Task requirements >>
A verbatim repeat of the lines below is required, with the pictures removed.

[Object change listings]

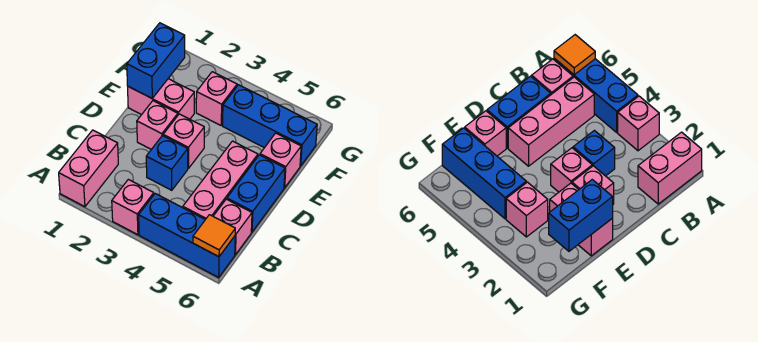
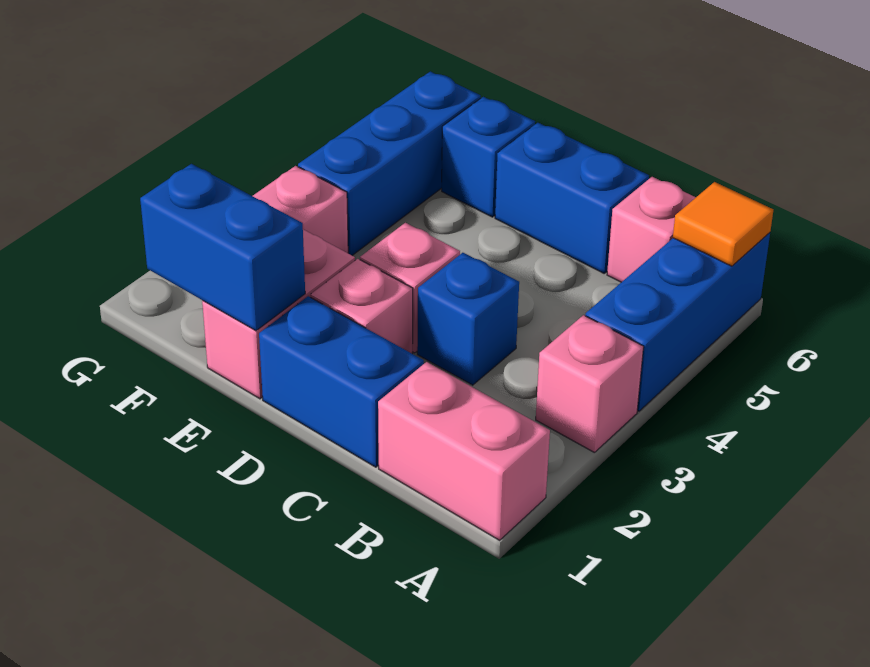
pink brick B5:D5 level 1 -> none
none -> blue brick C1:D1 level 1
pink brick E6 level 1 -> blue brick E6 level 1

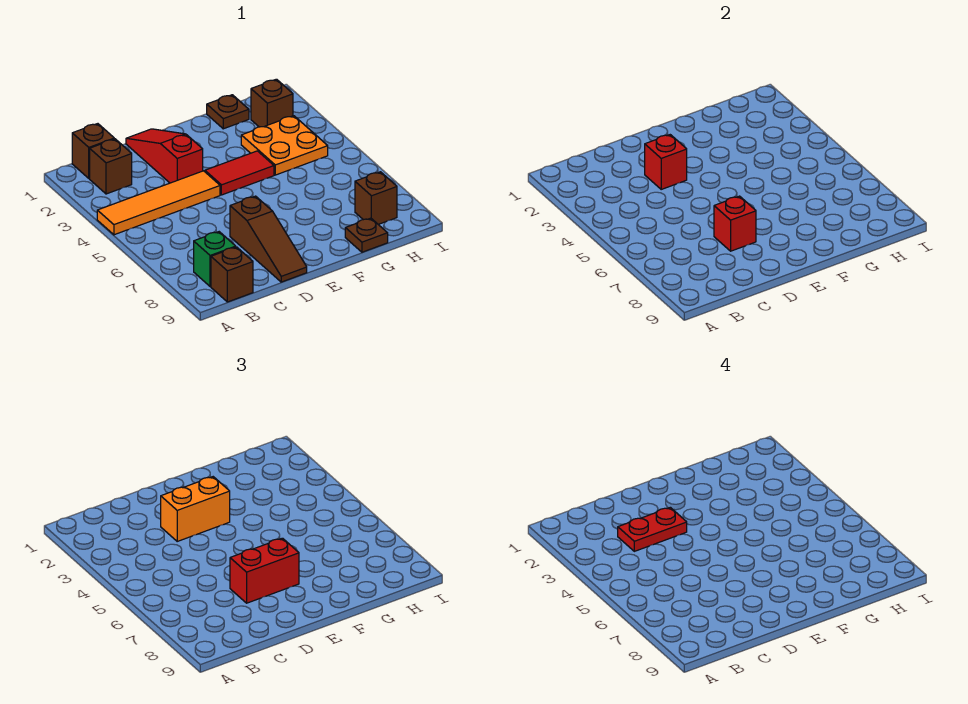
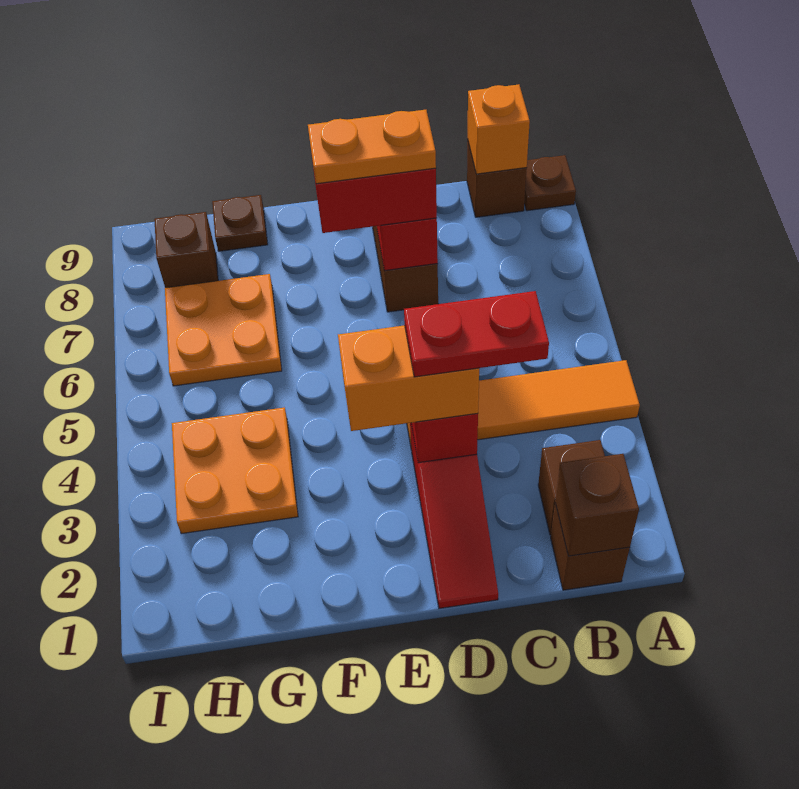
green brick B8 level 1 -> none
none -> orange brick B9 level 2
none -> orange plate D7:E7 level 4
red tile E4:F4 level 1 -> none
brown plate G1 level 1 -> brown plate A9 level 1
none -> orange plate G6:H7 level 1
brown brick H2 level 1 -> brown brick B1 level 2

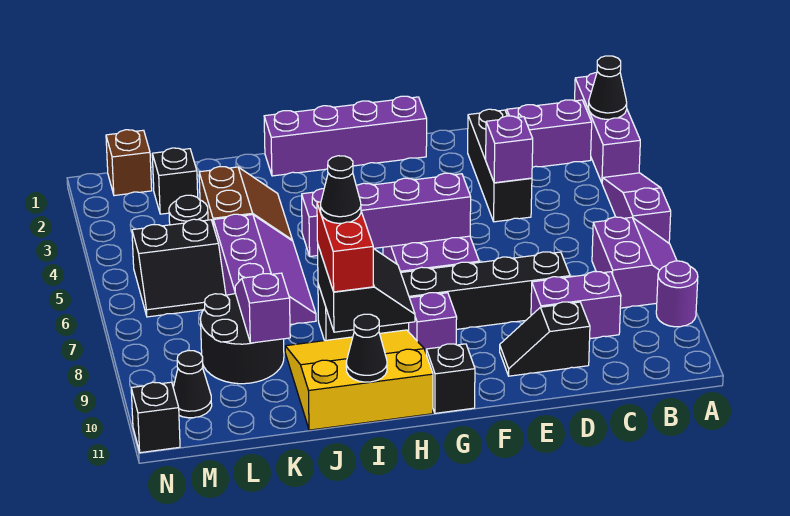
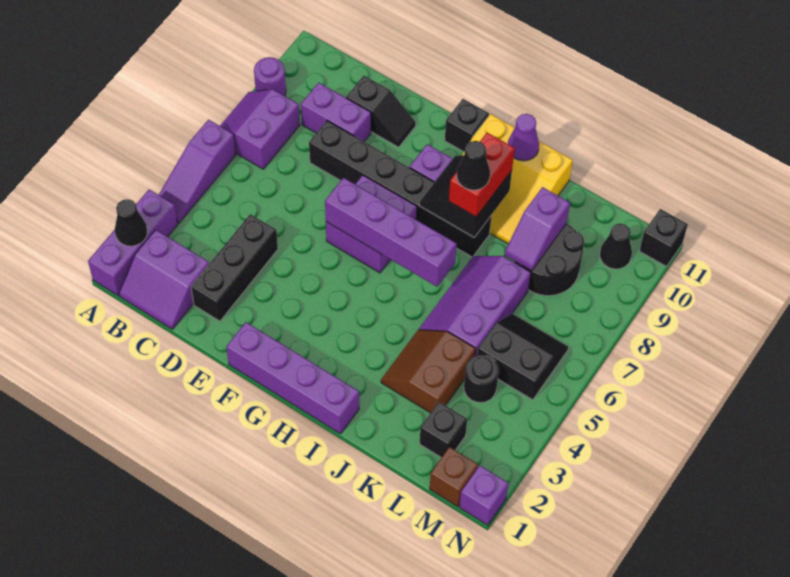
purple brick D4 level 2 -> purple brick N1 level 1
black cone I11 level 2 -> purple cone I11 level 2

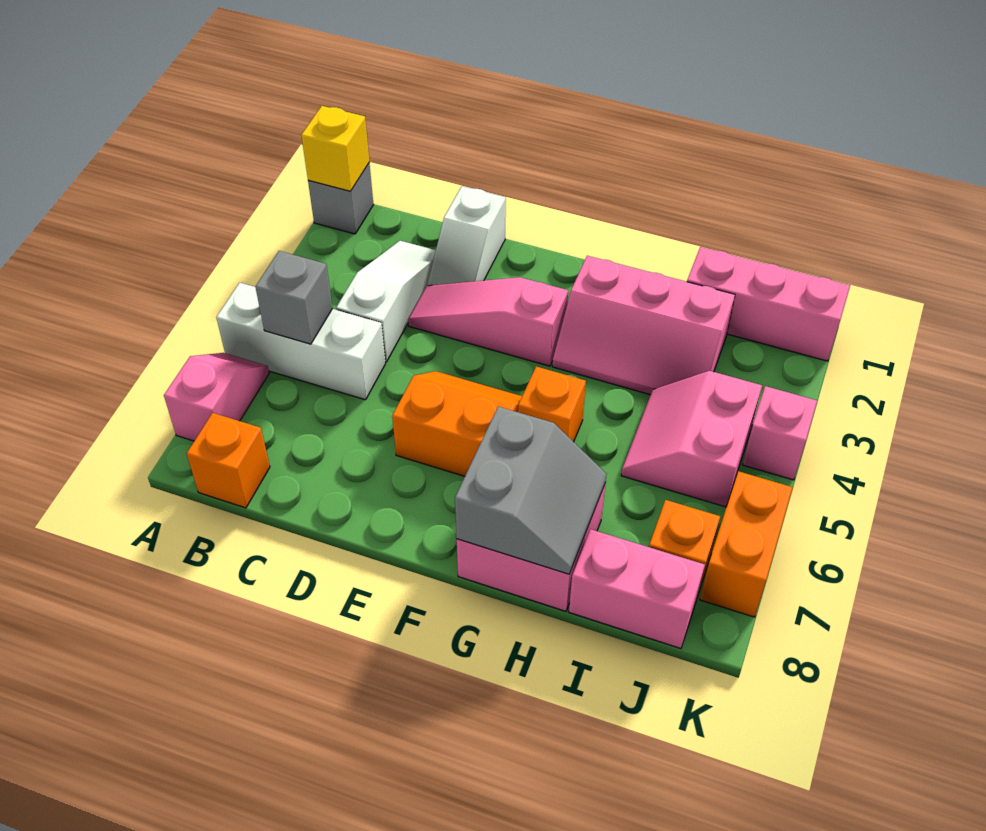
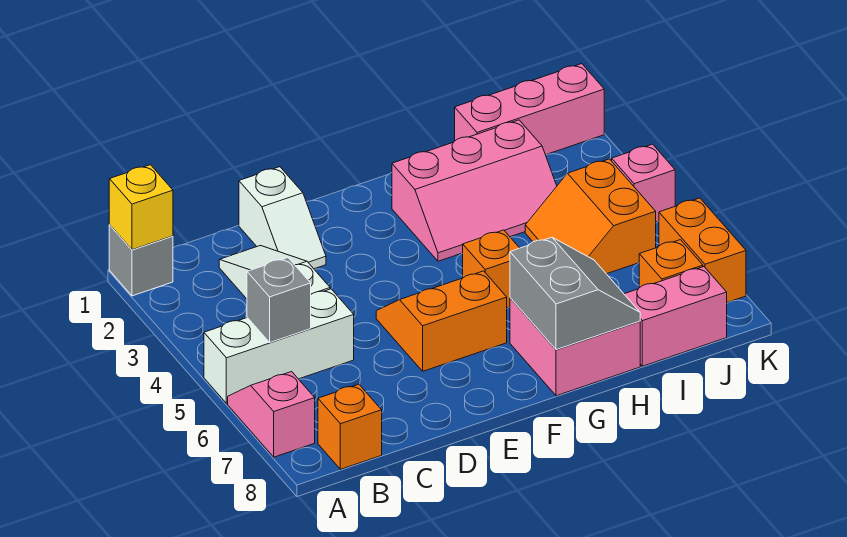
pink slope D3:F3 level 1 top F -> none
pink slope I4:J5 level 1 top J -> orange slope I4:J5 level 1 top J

Your response >>
pink brick B5:D5 level 1 -> none
none -> blue brick C1:D1 level 1
pink brick E6 level 1 -> blue brick E6 level 1

green brick B8 level 1 -> none
none -> orange brick B9 level 2
none -> orange plate D7:E7 level 4
red tile E4:F4 level 1 -> none
brown plate G1 level 1 -> brown plate A9 level 1
none -> orange plate G6:H7 level 1
brown brick H2 level 1 -> brown brick B1 level 2

purple brick D4 level 2 -> purple brick N1 level 1
black cone I11 level 2 -> purple cone I11 level 2

pink slope D3:F3 level 1 top F -> none
pink slope I4:J5 level 1 top J -> orange slope I4:J5 level 1 top J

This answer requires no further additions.